[EXERCISE AIM] Provide only the number of lines in the data below that contain the word "DIGITS".

[RECORDS]

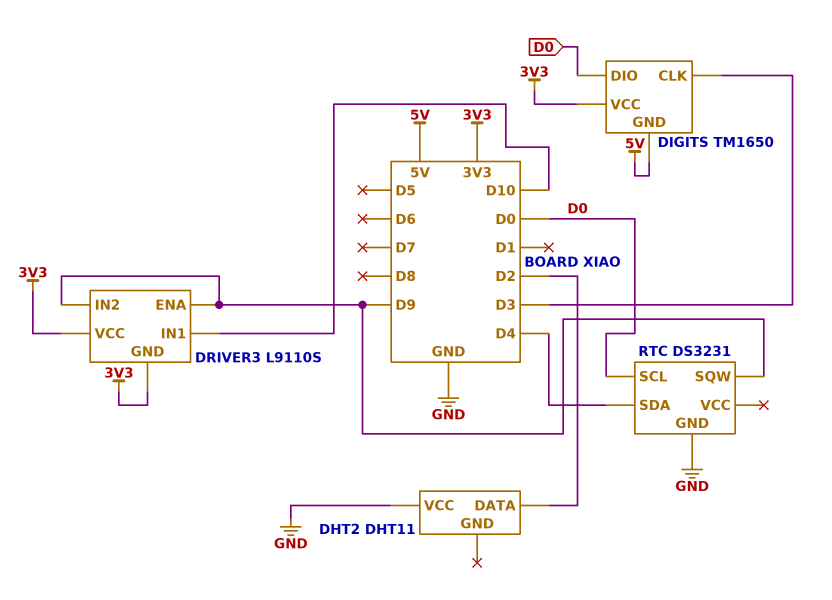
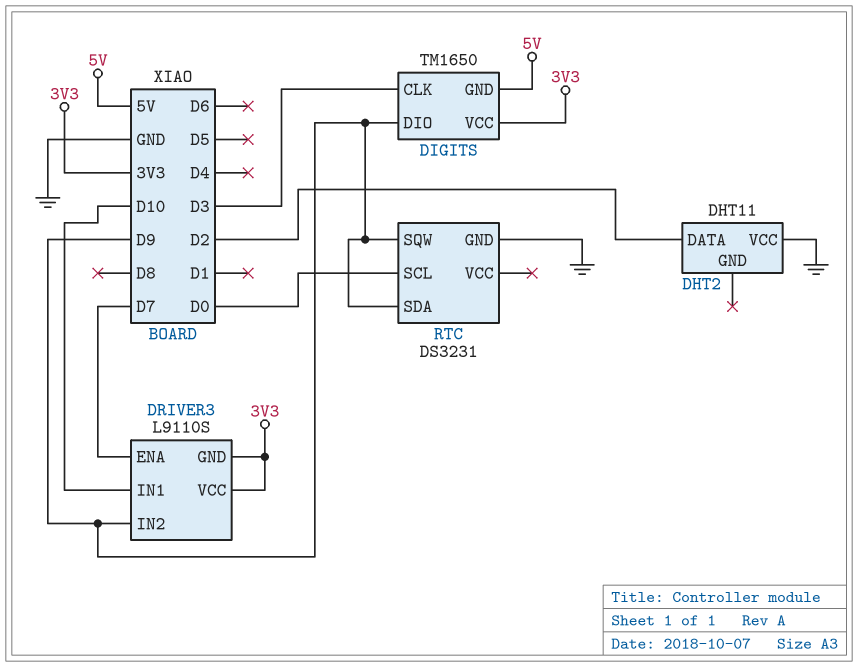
DIGITS pin DIO: D0 -> D9
DRIVER3 pin ENA: D9 -> D7
RTC pin SDA: D4 -> D9

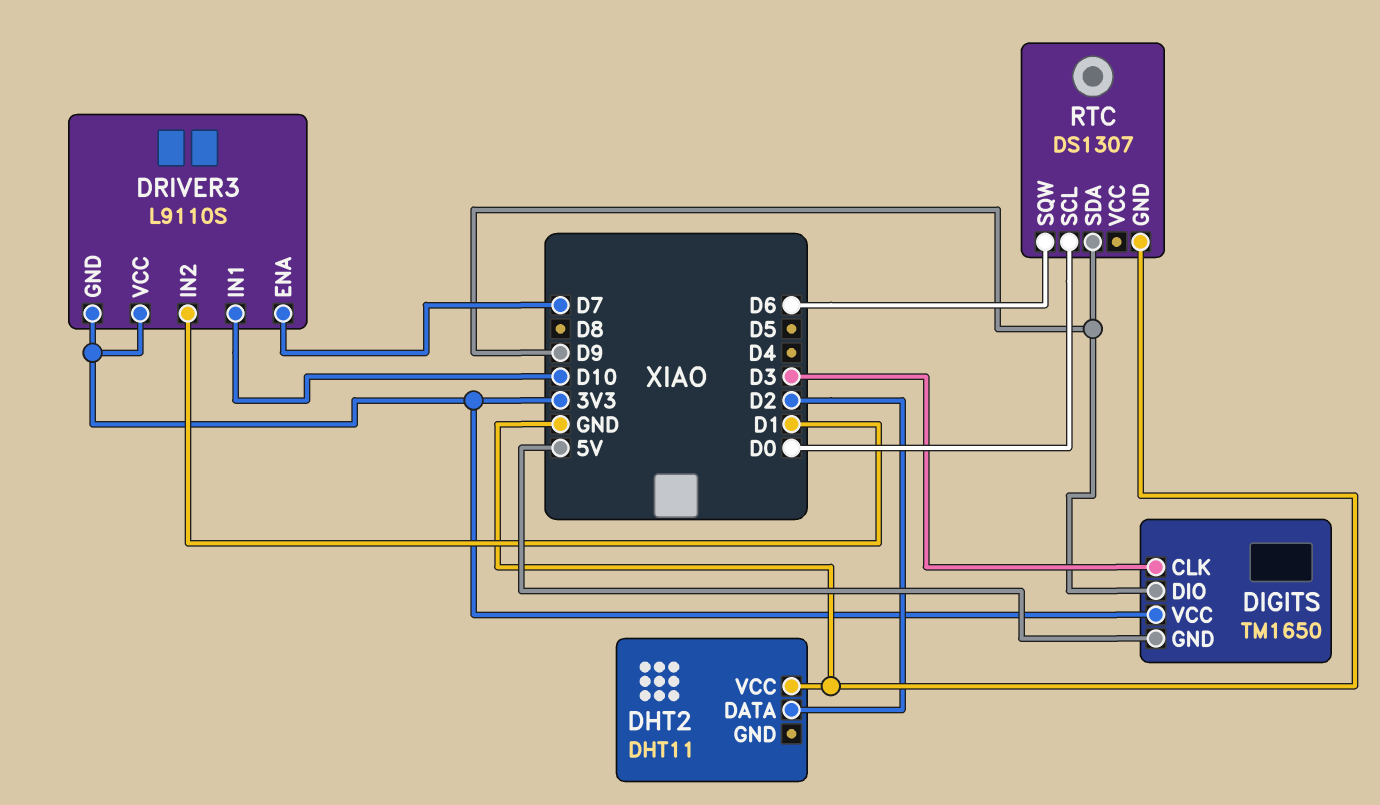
DRIVER3 pin IN2: D9 -> D1
RTC: DS3231 -> DS1307
RTC pin SQW: D9 -> D6

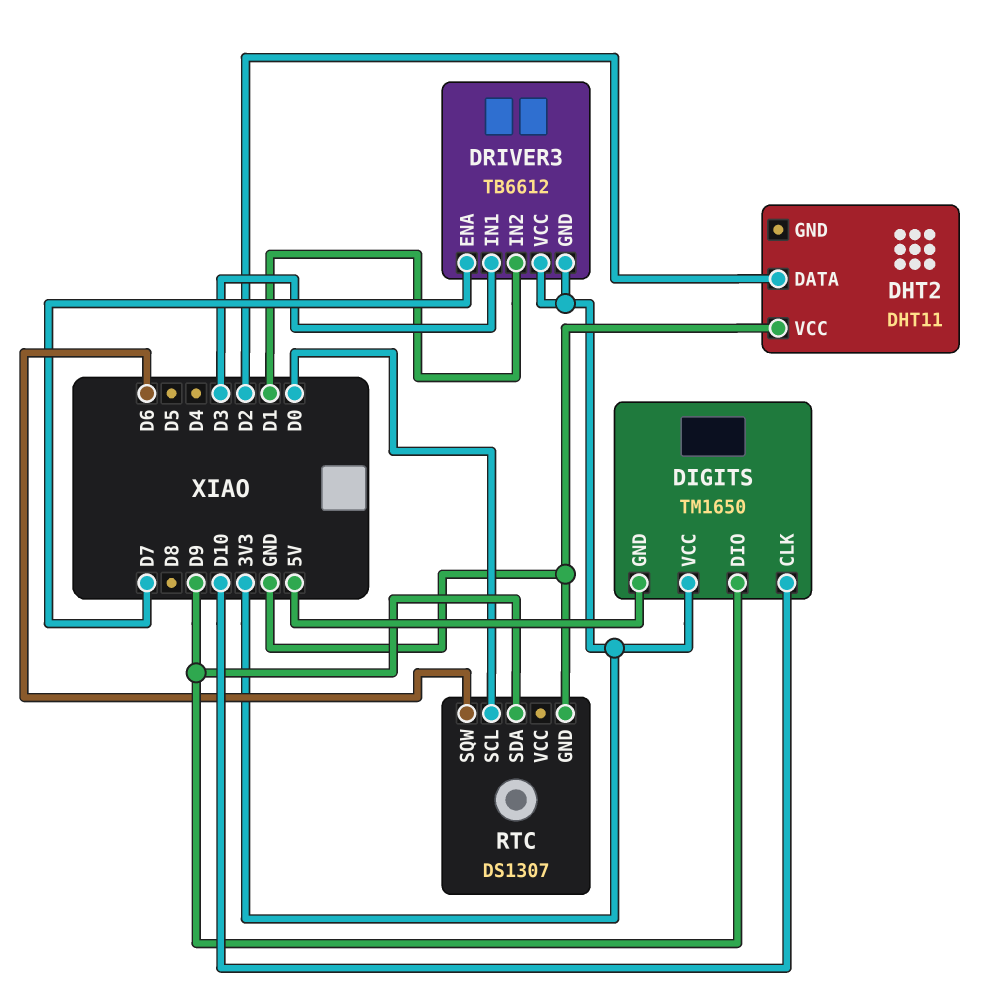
DIGITS pin CLK: D3 -> D10
DRIVER3: L9110S -> TB6612
DRIVER3 pin IN1: D10 -> D3

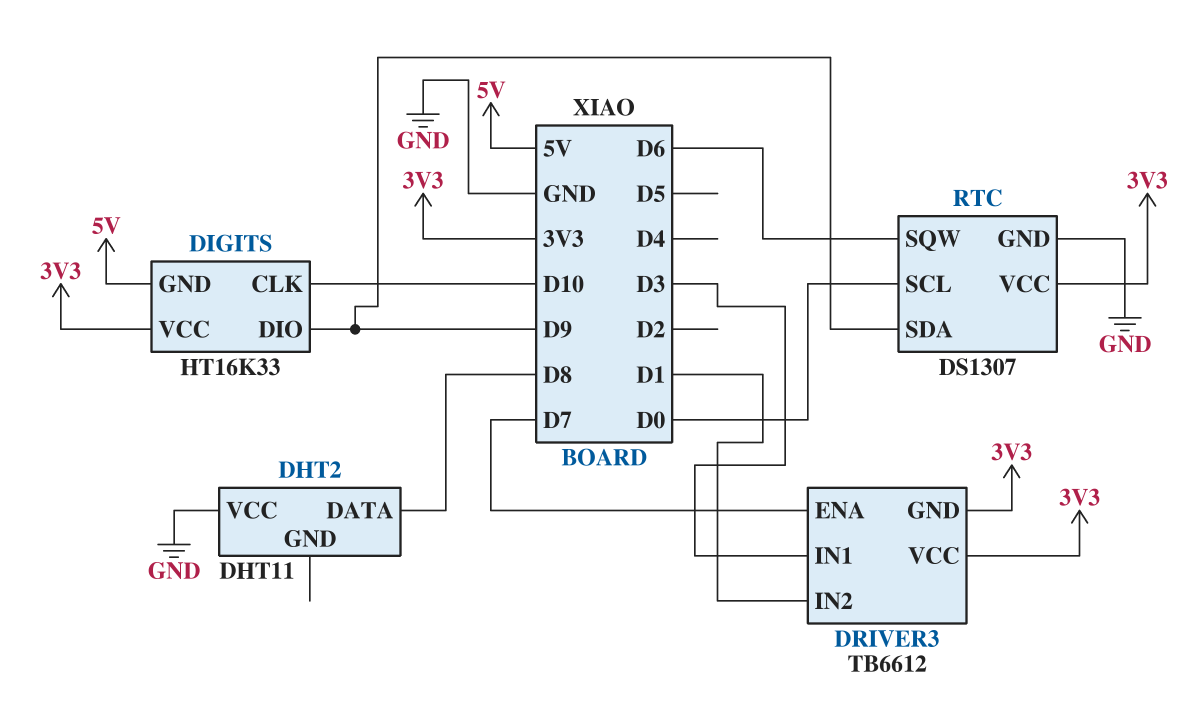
DHT2 pin DATA: D2 -> D8
DIGITS: TM1650 -> HT16K33
RTC pin VCC: none -> 3V3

[COMPLETED TASK] 3